Action item:
A faithful copy of each record is required, minus the images.

____ Information given

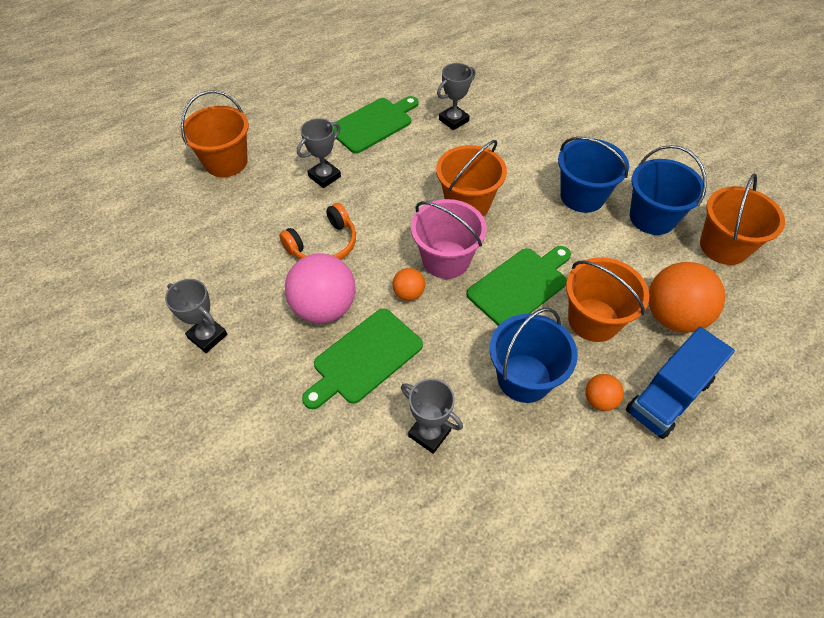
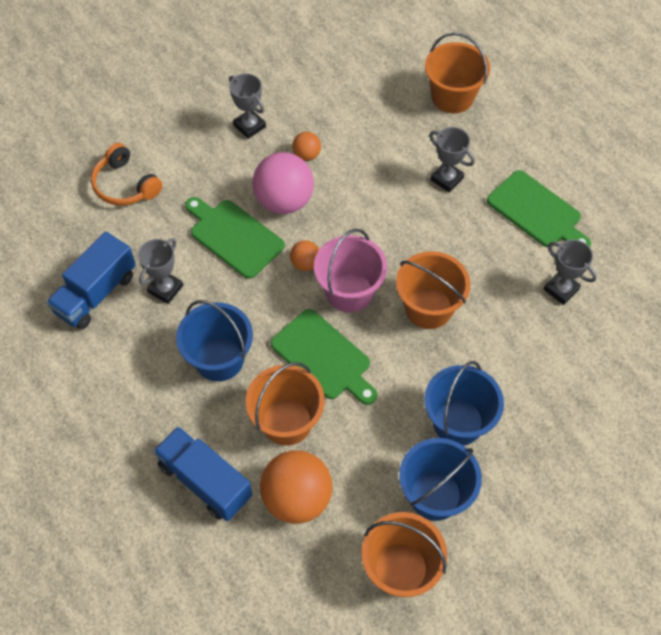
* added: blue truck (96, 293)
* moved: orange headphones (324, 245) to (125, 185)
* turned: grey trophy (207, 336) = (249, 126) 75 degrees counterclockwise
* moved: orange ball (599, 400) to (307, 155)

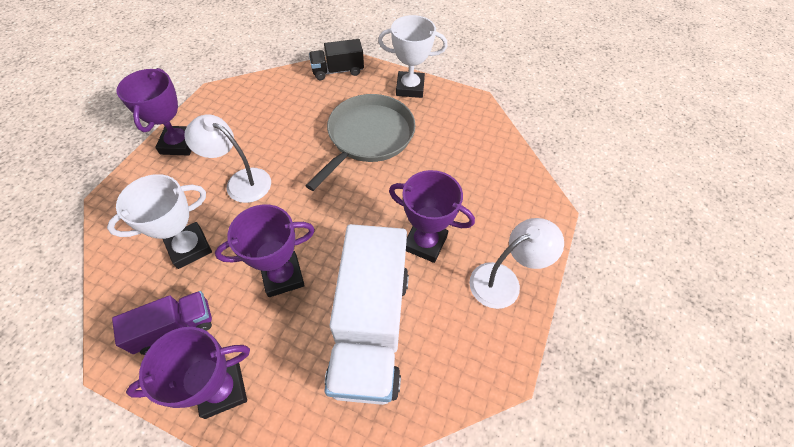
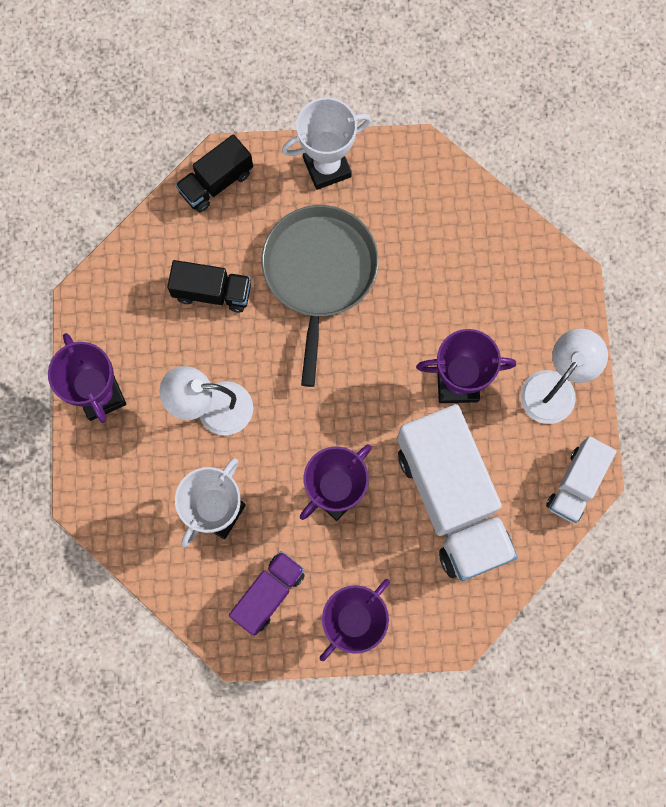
* added: black truck (212, 292)
* added: white truck (576, 484)

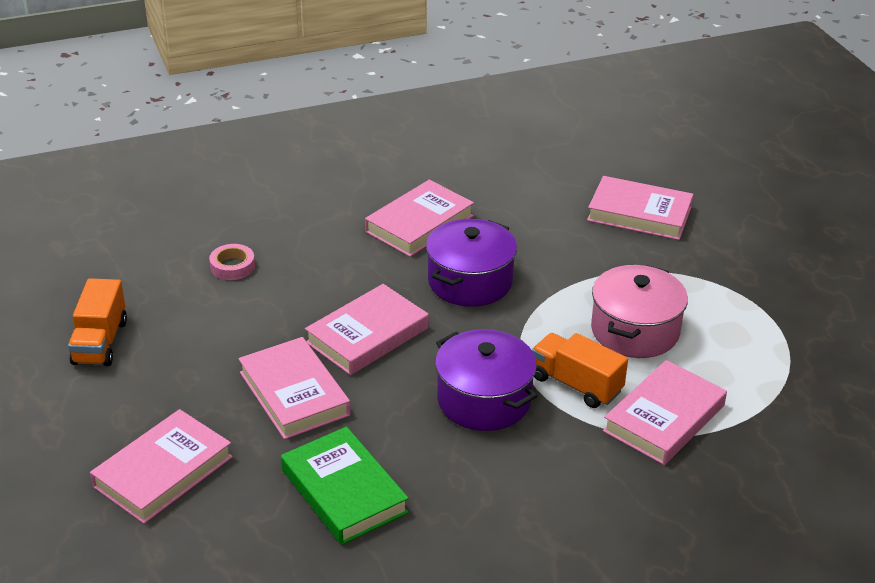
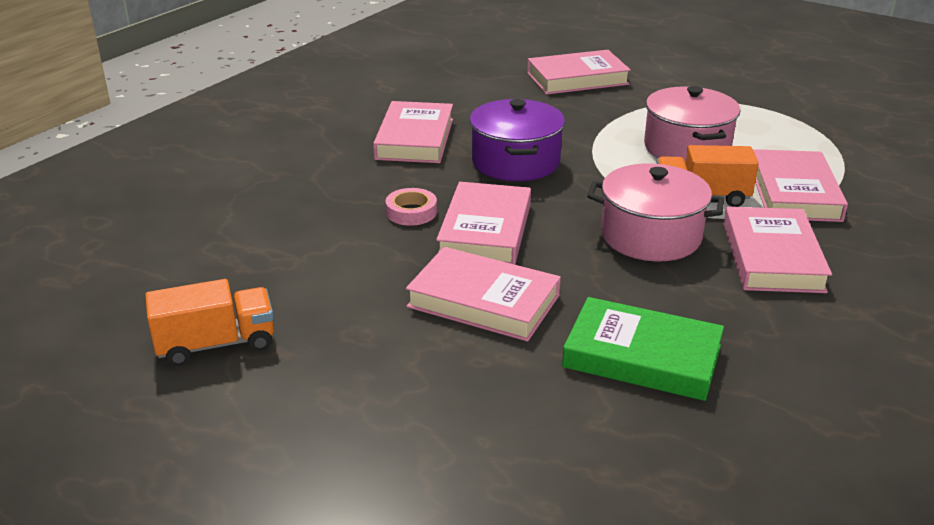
* turned: orange truck (100, 342) = (216, 344) 75 degrees counterclockwise
* moved: pink tape (232, 266) to (411, 212)
* recoloured: purple pot (484, 400) to pink pot (650, 236)
* moved: pink book (163, 472) to (772, 257)

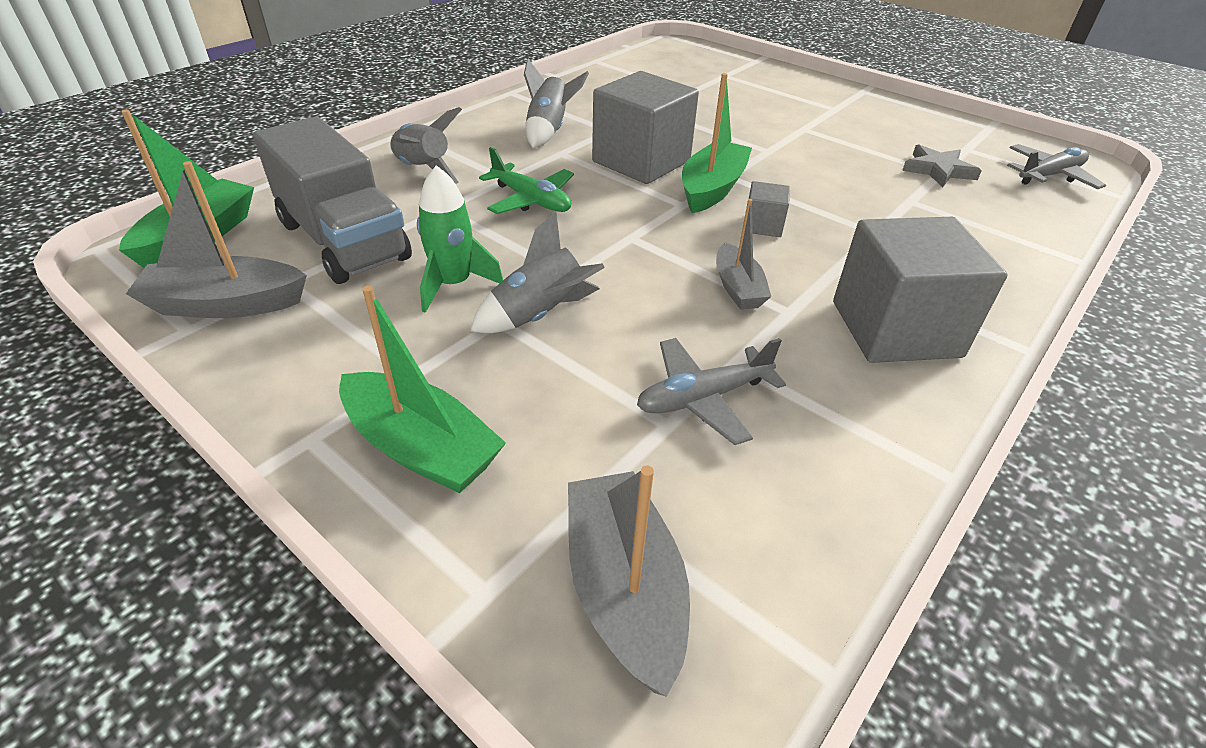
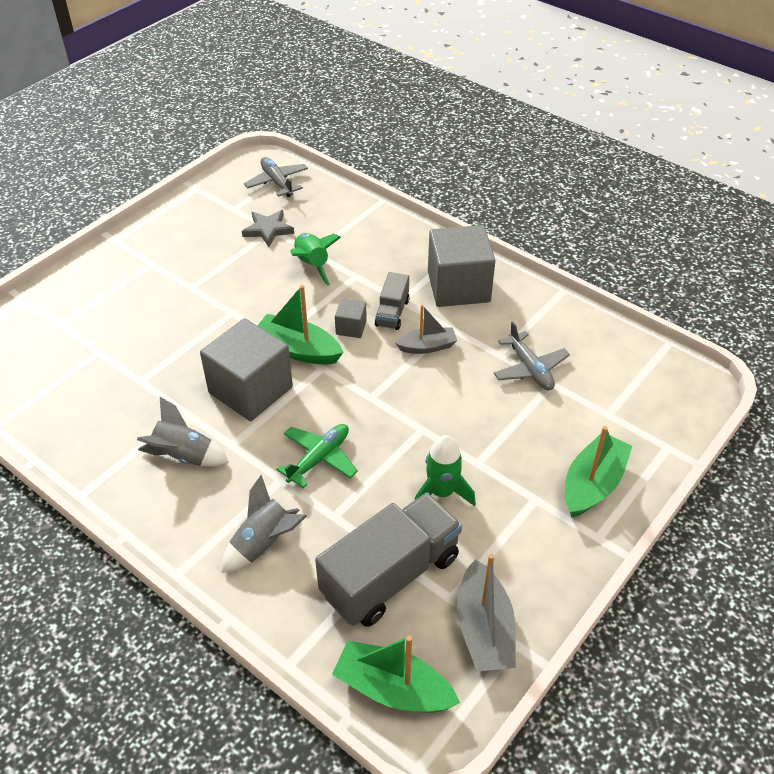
* added: green rocket (312, 265)
* added: grey truck (392, 313)
* removed: grey rocket (540, 315)
* removed: grey boat (624, 588)

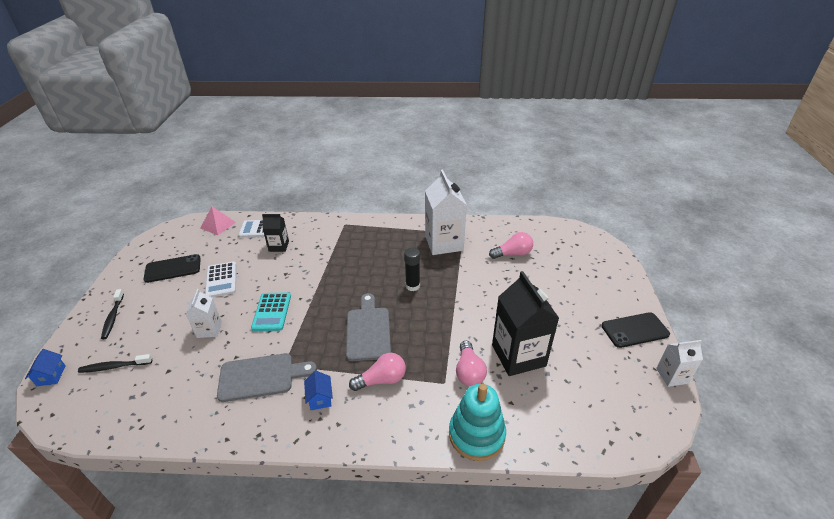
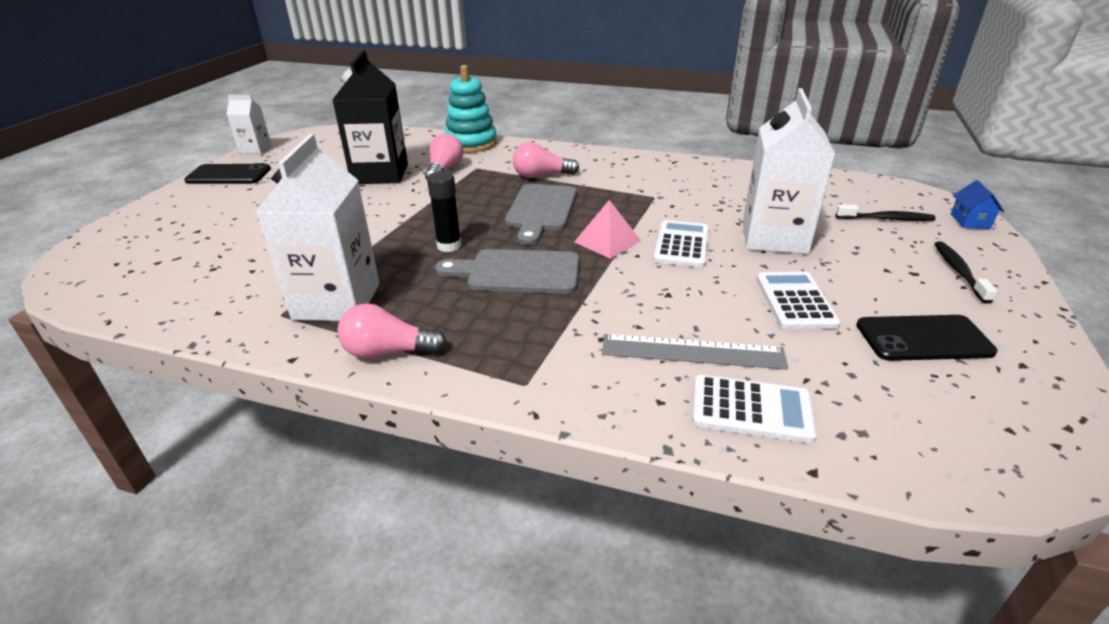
* moved: pink light bulb (513, 254) to (388, 352)
* moved: grey cutting board (261, 377) to (517, 272)
* moved: pink pyramid (218, 225) to (607, 241)
* replaced: black carton (279, 246) to grey ruler (692, 352)
* recoloured: turquoise calculator (272, 312) to white calculator (681, 245)
* resized: white carton (209, 329) = (774, 237) x1.90
* removed: blue house (320, 398)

________

Response to the exercise:
* added: blue truck (96, 293)
* moved: orange headphones (324, 245) to (125, 185)
* turned: grey trophy (207, 336) = (249, 126) 75 degrees counterclockwise
* moved: orange ball (599, 400) to (307, 155)

* added: black truck (212, 292)
* added: white truck (576, 484)

* turned: orange truck (100, 342) = (216, 344) 75 degrees counterclockwise
* moved: pink tape (232, 266) to (411, 212)
* recoloured: purple pot (484, 400) to pink pot (650, 236)
* moved: pink book (163, 472) to (772, 257)

* added: green rocket (312, 265)
* added: grey truck (392, 313)
* removed: grey rocket (540, 315)
* removed: grey boat (624, 588)

* moved: pink light bulb (513, 254) to (388, 352)
* moved: grey cutting board (261, 377) to (517, 272)
* moved: pink pyramid (218, 225) to (607, 241)
* replaced: black carton (279, 246) to grey ruler (692, 352)
* recoloured: turquoise calculator (272, 312) to white calculator (681, 245)
* resized: white carton (209, 329) = (774, 237) x1.90
* removed: blue house (320, 398)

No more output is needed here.